_PROBLEM TO SOLVE:_
Search the records for the string "none" and copy every line in which it appears.

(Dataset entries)
-------

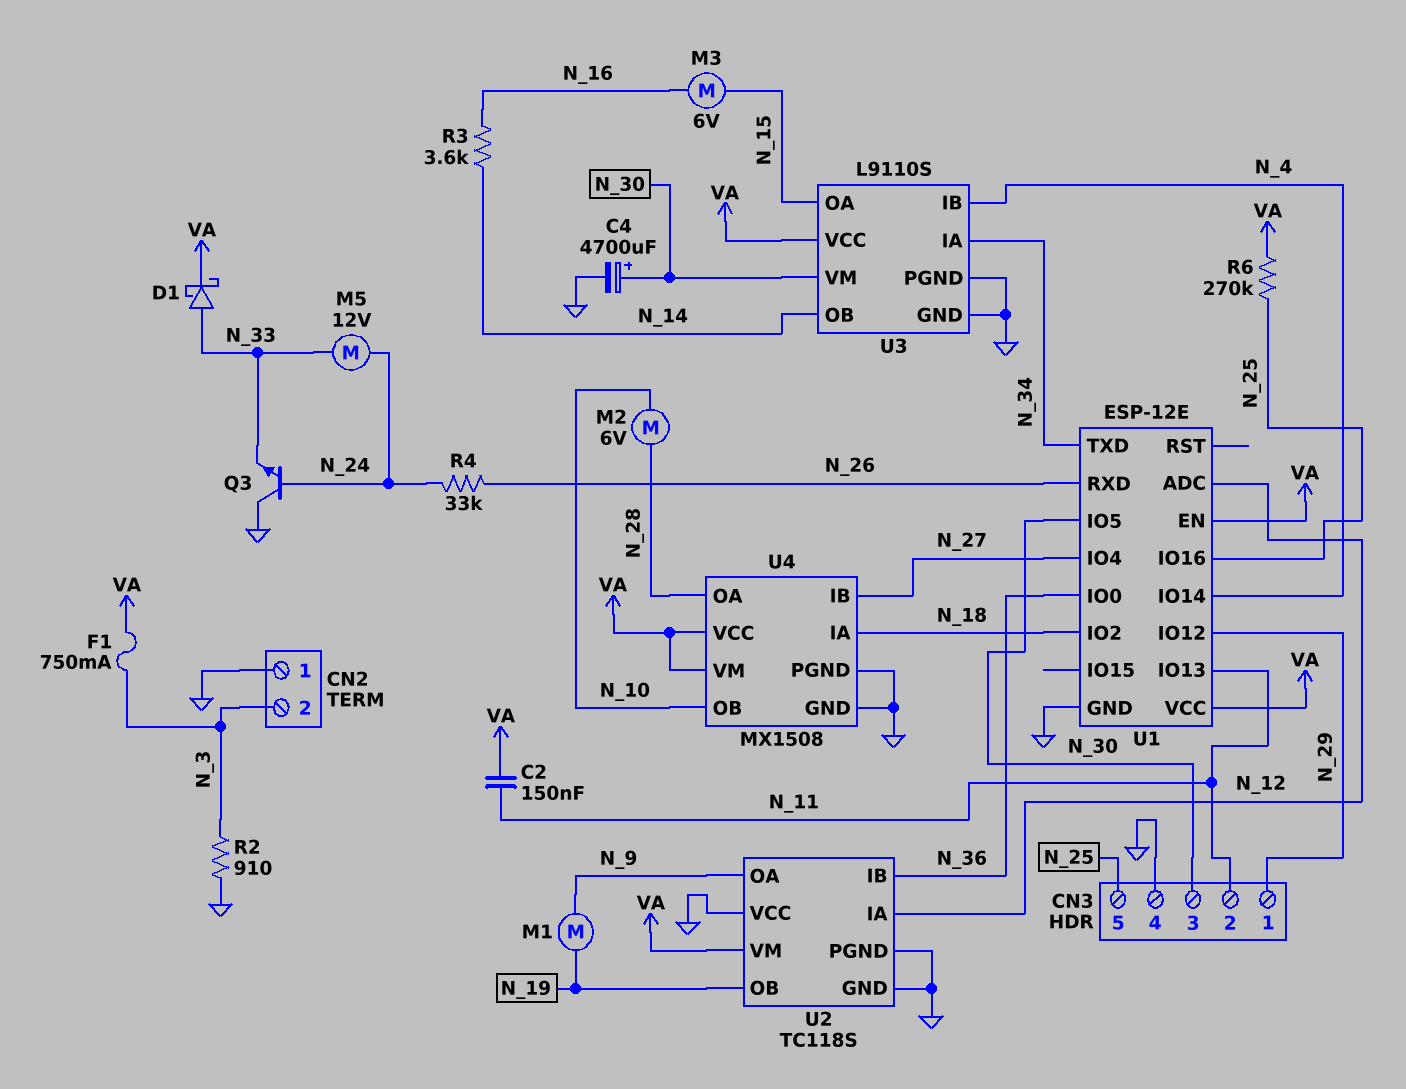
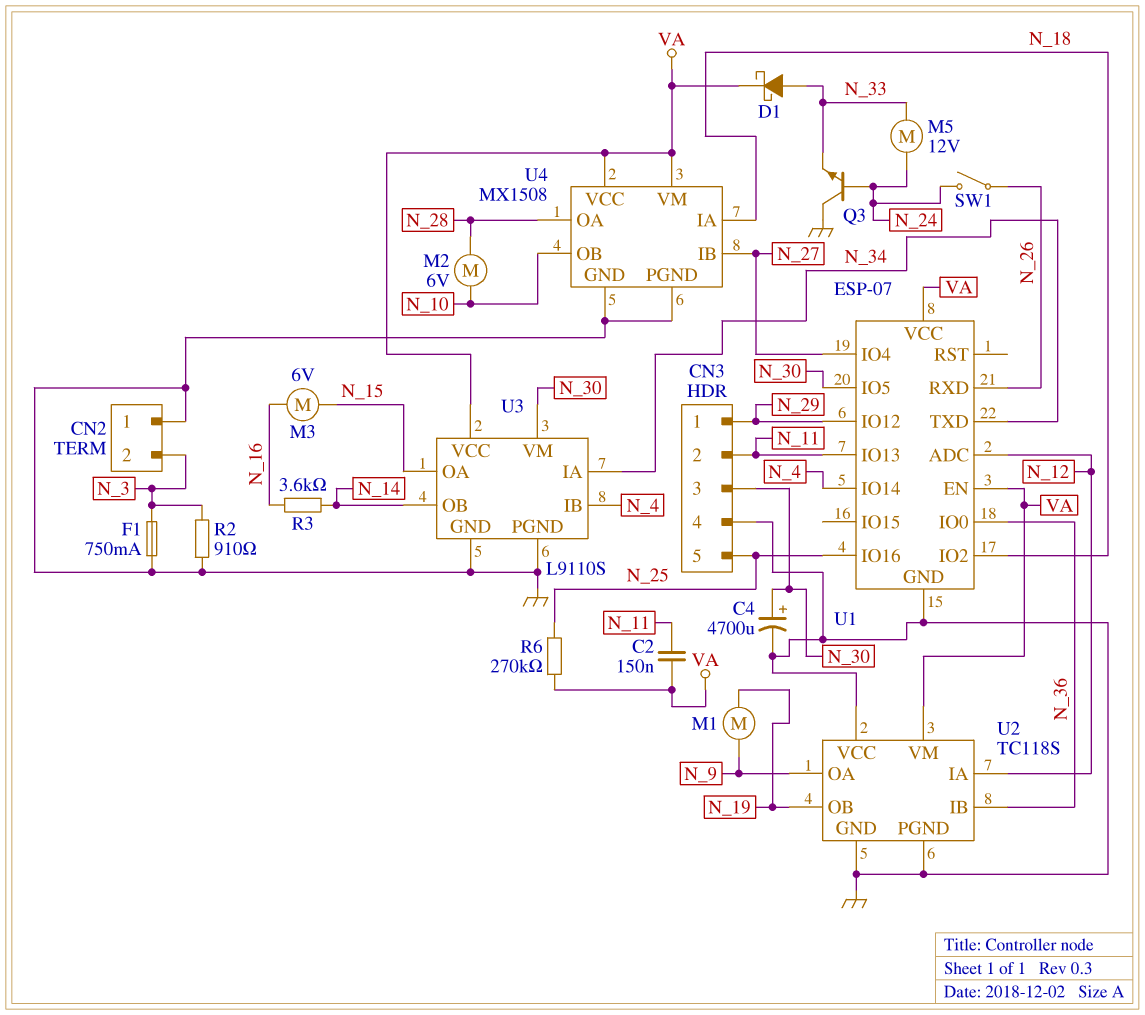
F1: 750mA (N_3, VA) -> 750mA (GND, N_3)
R4: 33k (N_24, N_26) -> none
SW1: none -> switch (N_24, N_26)
U1: ESP-12E -> ESP-07

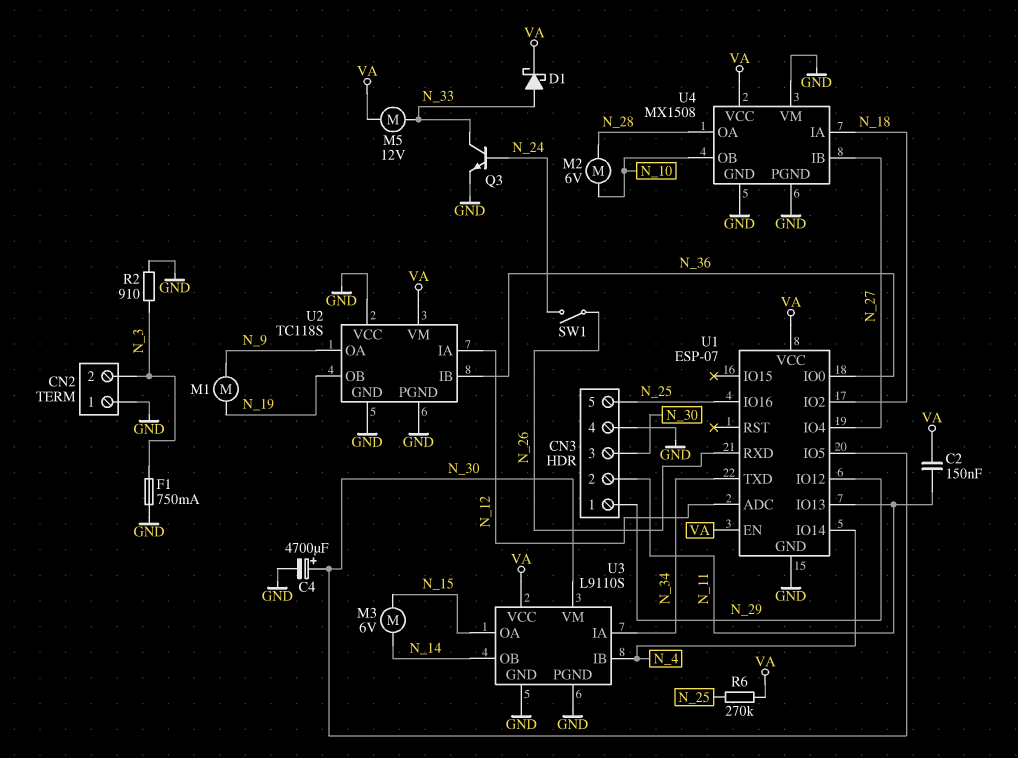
M3: motor 6V (N_15, N_16) -> motor 6V (N_14, N_15)
M5: motor 12V (N_24, N_33) -> motor 12V (N_33, VA)
Q3: NPN (B N_24, C GND, E N_33) -> NPN (B N_24, C N_33, E GND)
R3: 3.6k (N_14, N_16) -> none
U4 pin VM: VA -> GND

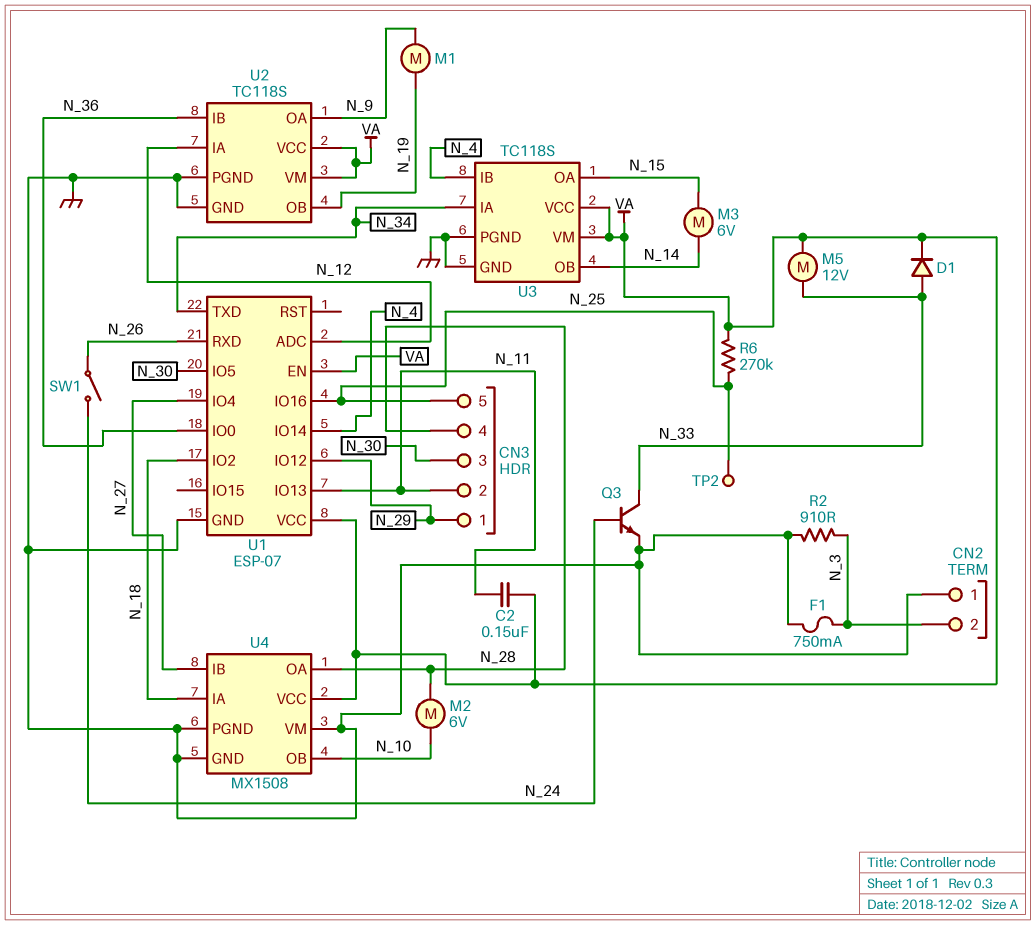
C4: 4700uF (plus N_30, minus GND) -> none
CN3 pin 4: GND -> N_28
D1: schottky (A N_33, K VA) -> diode (A N_33, K VA)
TP2: none -> test point (N_25)
U2 pin VCC: GND -> VA
U3: L9110S -> TC118S
U3 pin VM: N_30 -> VA

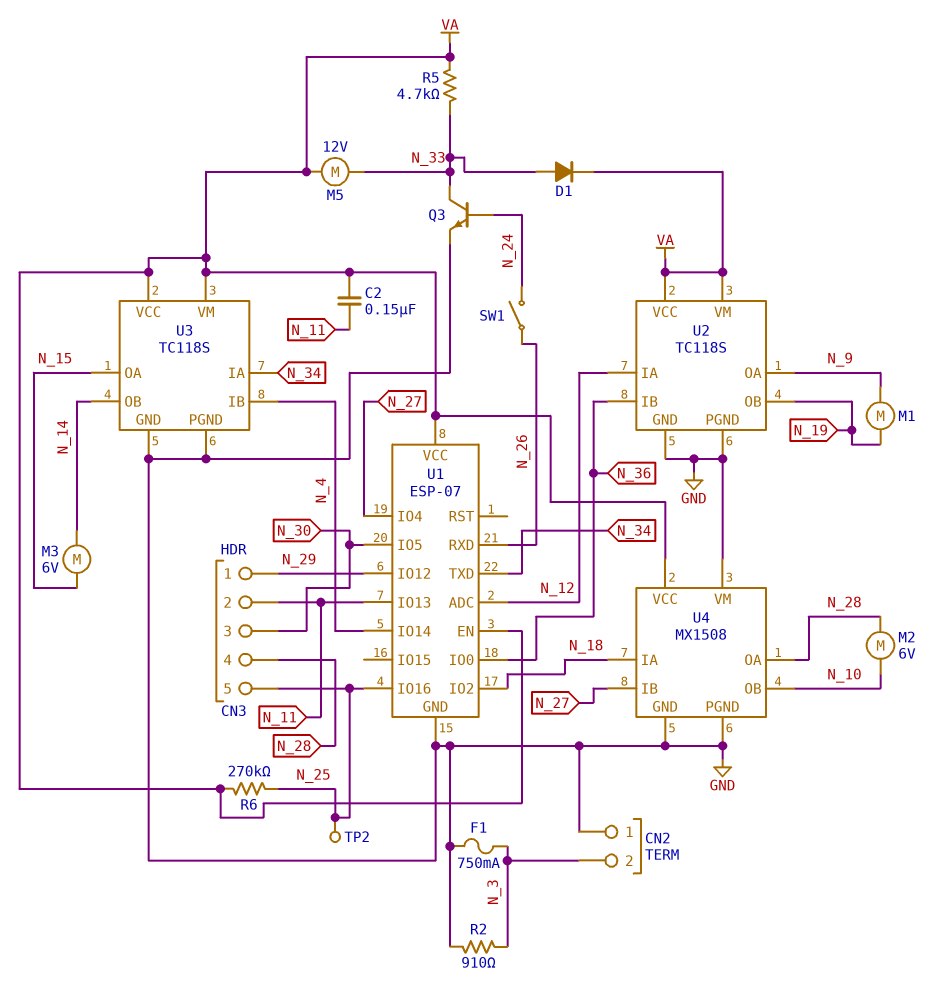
R5: none -> 4.7k (N_33, VA)

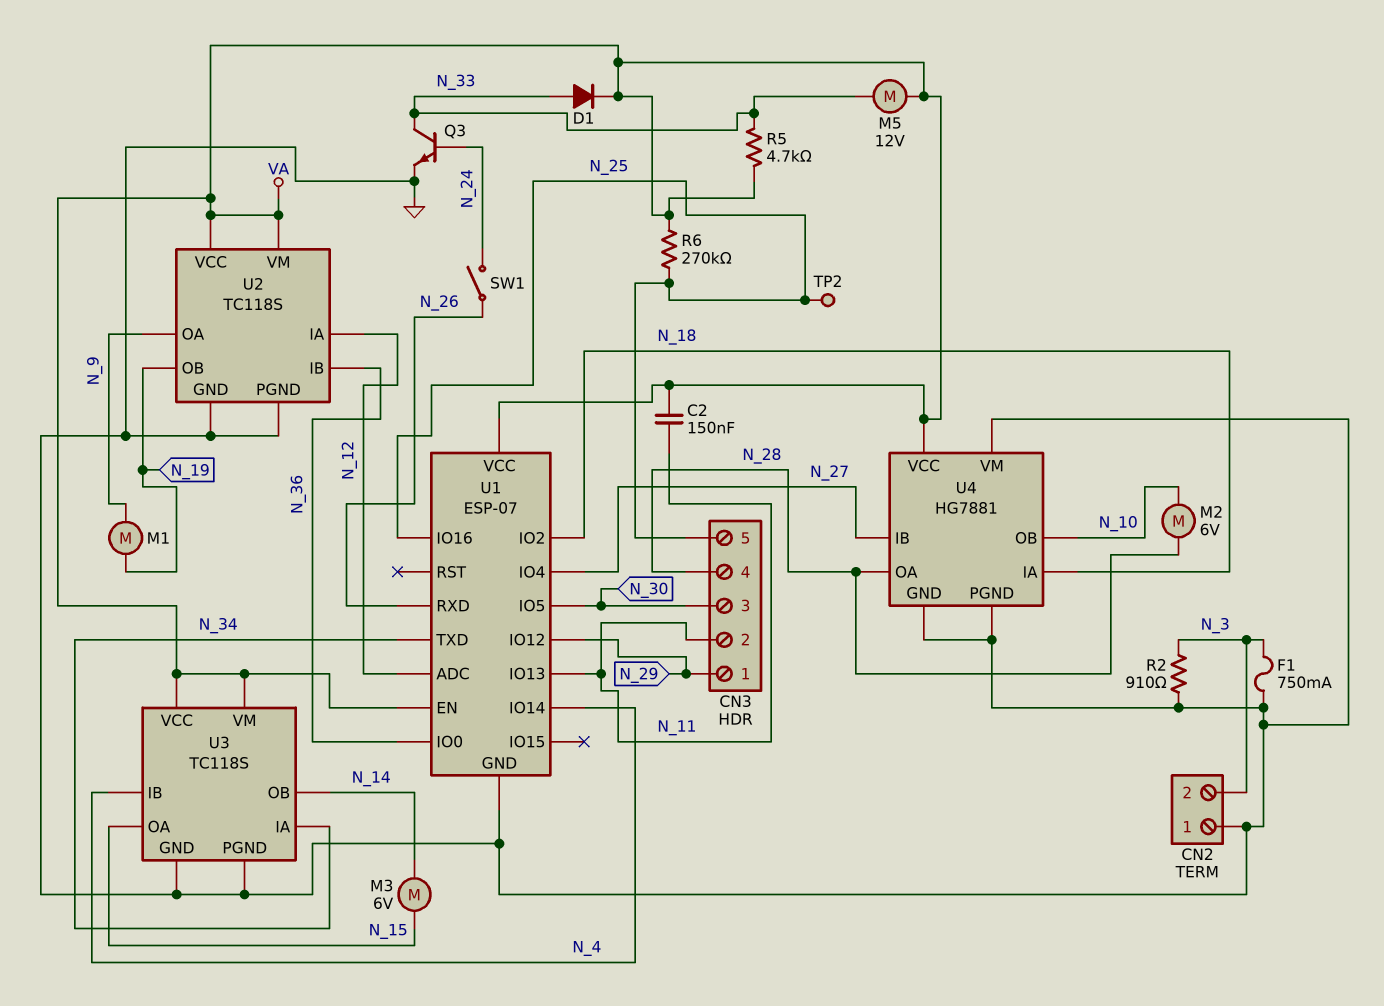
U4: MX1508 -> HG7881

-------

_OUTPUT OF THE EXERCISE:_
R4: 33k (N_24, N_26) -> none
SW1: none -> switch (N_24, N_26)
R3: 3.6k (N_14, N_16) -> none
C4: 4700uF (plus N_30, minus GND) -> none
TP2: none -> test point (N_25)
R5: none -> 4.7k (N_33, VA)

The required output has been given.